**Work to complete**
Both the line below containing "green traffic cone [520,176,564,225]" and the line containing "blue plate [218,224,353,344]", along with every line between them, should be repeated exactly; no other line belongs in the answer.

(Spatial reasoning data)
****************************************

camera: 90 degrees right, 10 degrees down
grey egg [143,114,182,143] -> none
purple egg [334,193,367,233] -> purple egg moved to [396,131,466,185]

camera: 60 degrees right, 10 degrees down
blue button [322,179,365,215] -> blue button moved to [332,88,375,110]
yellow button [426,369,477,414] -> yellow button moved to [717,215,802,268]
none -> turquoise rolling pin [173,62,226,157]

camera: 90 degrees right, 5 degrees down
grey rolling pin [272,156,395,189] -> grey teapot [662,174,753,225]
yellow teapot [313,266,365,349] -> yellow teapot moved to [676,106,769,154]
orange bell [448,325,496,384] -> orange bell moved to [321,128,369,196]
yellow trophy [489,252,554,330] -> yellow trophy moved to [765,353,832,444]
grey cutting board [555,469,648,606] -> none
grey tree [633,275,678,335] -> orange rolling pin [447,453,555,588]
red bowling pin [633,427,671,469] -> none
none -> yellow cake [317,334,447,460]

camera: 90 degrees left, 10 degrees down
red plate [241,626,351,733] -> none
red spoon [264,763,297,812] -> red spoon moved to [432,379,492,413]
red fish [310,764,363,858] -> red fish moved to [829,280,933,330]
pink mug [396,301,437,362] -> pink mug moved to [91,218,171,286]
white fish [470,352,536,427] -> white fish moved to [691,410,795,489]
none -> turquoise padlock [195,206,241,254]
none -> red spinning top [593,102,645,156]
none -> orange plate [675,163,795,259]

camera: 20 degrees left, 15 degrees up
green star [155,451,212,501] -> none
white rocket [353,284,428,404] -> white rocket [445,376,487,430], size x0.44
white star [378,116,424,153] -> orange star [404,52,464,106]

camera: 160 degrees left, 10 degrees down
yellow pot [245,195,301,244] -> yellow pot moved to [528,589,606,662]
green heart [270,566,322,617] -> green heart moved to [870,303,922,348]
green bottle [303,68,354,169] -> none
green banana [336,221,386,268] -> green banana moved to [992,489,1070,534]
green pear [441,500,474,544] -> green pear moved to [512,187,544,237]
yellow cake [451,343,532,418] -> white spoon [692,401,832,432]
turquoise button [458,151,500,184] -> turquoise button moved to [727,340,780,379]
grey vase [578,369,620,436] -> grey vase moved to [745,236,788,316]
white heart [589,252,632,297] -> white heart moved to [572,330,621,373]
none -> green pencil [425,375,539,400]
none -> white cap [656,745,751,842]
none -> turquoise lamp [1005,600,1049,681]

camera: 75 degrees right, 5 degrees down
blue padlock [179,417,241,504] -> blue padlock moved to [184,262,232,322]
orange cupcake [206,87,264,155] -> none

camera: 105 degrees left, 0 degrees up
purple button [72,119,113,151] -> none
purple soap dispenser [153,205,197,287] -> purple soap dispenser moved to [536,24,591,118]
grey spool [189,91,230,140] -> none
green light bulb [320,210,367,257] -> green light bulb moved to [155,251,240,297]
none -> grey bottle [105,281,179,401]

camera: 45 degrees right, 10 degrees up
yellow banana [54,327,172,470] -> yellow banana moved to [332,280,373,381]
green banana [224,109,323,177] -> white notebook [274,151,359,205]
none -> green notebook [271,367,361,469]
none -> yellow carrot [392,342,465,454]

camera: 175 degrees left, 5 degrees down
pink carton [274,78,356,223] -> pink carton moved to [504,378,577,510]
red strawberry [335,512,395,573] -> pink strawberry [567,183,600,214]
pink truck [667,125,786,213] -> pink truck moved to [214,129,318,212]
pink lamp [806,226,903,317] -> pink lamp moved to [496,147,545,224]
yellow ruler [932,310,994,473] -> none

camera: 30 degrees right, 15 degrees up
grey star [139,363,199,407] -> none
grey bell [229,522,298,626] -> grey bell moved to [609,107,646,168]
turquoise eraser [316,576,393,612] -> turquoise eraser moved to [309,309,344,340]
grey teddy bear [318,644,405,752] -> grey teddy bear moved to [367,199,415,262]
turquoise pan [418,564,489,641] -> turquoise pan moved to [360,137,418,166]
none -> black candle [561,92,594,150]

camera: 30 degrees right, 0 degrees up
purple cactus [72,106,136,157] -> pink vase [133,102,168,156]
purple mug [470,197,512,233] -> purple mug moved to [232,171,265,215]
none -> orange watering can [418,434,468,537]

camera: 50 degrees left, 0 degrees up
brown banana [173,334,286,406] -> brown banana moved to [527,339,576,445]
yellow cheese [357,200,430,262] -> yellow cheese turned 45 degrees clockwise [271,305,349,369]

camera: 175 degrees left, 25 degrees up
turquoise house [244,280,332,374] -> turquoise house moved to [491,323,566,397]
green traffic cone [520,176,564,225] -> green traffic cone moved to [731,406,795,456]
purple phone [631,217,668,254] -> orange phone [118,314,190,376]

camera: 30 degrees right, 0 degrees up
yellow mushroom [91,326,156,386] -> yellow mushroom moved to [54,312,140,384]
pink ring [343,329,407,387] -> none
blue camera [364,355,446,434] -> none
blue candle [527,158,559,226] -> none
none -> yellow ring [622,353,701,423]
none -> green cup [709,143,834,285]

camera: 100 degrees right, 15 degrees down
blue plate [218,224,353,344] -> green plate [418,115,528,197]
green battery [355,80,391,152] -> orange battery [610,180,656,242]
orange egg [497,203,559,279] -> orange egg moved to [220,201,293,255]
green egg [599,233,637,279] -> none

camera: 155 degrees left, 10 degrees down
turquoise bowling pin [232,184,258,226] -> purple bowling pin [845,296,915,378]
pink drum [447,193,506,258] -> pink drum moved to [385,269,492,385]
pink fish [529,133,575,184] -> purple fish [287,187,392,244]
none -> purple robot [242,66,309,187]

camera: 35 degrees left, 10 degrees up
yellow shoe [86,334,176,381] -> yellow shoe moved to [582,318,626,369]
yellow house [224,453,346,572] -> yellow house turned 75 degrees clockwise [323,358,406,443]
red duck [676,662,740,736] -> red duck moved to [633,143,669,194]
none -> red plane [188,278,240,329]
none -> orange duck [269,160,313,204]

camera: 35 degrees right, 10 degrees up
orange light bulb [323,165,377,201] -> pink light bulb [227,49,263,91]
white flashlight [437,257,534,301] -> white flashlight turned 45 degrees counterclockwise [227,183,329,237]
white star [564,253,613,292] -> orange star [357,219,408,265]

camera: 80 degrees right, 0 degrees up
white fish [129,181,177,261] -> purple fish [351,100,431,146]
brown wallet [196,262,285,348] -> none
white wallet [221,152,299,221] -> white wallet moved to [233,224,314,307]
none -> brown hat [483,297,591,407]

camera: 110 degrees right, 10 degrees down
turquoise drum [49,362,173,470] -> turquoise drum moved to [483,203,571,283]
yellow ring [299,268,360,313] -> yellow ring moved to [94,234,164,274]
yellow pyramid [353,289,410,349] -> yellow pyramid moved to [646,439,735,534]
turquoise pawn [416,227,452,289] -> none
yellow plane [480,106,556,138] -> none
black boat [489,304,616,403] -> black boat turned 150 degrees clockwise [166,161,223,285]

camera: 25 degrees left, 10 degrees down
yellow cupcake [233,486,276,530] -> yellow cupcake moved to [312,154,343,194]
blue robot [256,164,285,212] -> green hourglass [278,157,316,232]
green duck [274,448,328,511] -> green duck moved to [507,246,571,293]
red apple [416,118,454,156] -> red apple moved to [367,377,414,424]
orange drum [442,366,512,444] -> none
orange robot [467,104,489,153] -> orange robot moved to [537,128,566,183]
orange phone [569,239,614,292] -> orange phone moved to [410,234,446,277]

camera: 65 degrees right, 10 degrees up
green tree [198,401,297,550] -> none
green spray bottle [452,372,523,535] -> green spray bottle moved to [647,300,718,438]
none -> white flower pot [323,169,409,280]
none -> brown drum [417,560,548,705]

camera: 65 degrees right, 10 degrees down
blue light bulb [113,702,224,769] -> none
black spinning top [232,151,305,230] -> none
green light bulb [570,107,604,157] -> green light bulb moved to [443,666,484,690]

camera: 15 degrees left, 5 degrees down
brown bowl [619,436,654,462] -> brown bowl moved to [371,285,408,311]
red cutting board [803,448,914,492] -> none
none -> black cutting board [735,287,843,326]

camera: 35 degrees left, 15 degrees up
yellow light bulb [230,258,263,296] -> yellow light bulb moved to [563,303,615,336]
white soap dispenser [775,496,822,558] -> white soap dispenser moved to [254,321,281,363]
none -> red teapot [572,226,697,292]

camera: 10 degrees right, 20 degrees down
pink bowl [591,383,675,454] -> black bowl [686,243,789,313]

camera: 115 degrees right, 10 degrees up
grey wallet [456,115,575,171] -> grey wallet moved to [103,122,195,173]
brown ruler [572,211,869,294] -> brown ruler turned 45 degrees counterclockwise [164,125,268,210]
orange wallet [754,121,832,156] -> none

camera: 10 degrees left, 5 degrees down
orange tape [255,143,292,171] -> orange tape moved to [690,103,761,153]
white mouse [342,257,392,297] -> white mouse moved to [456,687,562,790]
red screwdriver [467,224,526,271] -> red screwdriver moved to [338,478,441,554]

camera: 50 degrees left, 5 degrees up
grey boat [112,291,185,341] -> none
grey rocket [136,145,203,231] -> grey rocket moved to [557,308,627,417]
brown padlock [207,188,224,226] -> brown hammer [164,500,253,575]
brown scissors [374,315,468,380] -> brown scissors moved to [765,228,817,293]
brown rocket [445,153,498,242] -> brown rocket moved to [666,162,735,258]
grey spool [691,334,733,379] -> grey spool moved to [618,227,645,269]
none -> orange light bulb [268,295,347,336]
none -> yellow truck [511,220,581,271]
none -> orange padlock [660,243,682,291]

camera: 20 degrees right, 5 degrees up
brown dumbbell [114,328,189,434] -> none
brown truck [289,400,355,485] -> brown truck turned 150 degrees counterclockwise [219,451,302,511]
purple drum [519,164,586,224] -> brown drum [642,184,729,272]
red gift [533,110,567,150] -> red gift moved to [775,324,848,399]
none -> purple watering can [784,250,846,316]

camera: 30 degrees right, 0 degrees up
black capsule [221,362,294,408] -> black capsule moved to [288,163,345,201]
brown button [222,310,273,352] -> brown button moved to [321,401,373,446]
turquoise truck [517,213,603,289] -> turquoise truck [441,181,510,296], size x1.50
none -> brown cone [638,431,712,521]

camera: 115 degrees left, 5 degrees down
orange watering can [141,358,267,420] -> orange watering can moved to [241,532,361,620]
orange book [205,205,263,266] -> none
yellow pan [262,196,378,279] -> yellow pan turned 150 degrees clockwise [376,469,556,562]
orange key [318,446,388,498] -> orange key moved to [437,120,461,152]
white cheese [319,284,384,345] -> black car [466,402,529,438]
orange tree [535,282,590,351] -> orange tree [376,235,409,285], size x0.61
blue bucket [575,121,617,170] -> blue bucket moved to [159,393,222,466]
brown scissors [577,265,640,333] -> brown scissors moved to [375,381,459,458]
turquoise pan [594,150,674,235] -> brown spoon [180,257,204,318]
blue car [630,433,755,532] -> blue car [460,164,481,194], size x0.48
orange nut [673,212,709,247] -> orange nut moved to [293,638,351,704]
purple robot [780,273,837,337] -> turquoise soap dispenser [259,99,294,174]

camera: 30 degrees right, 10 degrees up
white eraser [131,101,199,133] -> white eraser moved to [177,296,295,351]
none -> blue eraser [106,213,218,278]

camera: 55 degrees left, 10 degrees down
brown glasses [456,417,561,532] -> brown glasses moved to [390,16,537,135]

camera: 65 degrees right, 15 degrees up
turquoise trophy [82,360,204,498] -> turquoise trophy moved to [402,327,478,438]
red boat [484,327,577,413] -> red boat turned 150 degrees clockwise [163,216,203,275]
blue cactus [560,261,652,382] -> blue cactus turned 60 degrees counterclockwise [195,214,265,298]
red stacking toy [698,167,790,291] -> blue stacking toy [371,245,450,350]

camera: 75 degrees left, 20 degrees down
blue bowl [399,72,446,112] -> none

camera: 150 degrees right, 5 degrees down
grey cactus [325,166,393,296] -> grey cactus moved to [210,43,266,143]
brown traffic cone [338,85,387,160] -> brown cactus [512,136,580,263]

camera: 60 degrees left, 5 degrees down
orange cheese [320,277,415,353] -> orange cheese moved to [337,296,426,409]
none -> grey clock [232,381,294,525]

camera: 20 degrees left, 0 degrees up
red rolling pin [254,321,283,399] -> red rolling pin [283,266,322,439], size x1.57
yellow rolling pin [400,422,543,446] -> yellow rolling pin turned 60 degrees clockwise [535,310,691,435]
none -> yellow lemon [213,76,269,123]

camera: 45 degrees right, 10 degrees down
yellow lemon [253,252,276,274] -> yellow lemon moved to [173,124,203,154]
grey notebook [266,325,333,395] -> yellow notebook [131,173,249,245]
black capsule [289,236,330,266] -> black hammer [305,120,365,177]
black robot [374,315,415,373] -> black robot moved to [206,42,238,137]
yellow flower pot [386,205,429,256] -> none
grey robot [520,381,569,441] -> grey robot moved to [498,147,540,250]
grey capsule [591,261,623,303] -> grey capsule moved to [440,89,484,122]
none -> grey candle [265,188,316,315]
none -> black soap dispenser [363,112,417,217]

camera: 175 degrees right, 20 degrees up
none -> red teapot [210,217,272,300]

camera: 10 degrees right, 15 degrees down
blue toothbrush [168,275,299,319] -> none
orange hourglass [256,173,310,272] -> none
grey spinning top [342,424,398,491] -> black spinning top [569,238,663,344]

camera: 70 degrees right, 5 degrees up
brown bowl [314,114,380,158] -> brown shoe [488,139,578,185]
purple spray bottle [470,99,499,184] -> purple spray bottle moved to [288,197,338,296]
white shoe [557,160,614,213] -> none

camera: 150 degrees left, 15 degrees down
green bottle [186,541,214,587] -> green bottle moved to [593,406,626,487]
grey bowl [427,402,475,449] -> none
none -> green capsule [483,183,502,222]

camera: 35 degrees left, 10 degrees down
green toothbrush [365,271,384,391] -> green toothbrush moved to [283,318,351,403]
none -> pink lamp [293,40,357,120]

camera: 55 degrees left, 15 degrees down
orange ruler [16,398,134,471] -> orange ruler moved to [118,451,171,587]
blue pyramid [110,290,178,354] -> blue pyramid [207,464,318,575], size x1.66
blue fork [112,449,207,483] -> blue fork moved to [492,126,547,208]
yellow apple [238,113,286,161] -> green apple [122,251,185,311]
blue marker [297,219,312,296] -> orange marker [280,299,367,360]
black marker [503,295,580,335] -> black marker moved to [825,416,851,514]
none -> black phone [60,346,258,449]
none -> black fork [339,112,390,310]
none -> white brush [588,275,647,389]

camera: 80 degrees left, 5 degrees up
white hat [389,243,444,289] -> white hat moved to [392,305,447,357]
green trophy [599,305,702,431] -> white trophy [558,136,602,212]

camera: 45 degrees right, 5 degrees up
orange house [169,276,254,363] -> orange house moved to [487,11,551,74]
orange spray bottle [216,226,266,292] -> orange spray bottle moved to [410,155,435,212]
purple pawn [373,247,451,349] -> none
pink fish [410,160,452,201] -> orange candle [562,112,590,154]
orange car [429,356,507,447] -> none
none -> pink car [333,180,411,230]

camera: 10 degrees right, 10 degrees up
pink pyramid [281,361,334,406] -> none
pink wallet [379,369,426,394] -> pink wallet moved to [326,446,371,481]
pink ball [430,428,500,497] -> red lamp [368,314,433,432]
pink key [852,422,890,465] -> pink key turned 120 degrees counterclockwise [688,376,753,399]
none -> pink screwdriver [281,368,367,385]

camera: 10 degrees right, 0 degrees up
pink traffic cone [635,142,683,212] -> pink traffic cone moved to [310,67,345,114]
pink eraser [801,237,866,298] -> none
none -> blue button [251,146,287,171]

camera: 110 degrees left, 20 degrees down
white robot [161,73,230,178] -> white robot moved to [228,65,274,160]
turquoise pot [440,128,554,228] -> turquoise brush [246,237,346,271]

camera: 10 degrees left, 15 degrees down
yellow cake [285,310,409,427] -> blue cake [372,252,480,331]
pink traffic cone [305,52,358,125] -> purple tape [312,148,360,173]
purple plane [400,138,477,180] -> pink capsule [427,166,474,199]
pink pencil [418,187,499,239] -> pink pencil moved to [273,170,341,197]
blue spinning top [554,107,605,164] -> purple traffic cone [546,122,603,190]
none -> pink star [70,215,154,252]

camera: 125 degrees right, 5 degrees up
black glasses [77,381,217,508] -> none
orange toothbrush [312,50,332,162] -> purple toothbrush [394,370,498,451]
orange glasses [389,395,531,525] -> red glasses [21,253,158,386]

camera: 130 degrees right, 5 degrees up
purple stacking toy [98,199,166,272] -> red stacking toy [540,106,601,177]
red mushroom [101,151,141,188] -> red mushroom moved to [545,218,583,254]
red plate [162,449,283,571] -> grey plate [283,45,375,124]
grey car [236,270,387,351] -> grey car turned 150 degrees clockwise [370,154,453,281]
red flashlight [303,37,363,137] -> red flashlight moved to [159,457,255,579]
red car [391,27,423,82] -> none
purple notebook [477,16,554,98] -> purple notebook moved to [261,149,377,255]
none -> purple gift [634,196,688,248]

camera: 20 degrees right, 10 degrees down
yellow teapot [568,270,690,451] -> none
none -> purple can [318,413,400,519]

****************************************

**Written solution**
green traffic cone [520,176,564,225] -> green traffic cone moved to [731,406,795,456]
purple phone [631,217,668,254] -> orange phone [118,314,190,376]

camera: 30 degrees right, 0 degrees up
yellow mushroom [91,326,156,386] -> yellow mushroom moved to [54,312,140,384]
pink ring [343,329,407,387] -> none
blue camera [364,355,446,434] -> none
blue candle [527,158,559,226] -> none
none -> yellow ring [622,353,701,423]
none -> green cup [709,143,834,285]

camera: 100 degrees right, 15 degrees down
blue plate [218,224,353,344] -> green plate [418,115,528,197]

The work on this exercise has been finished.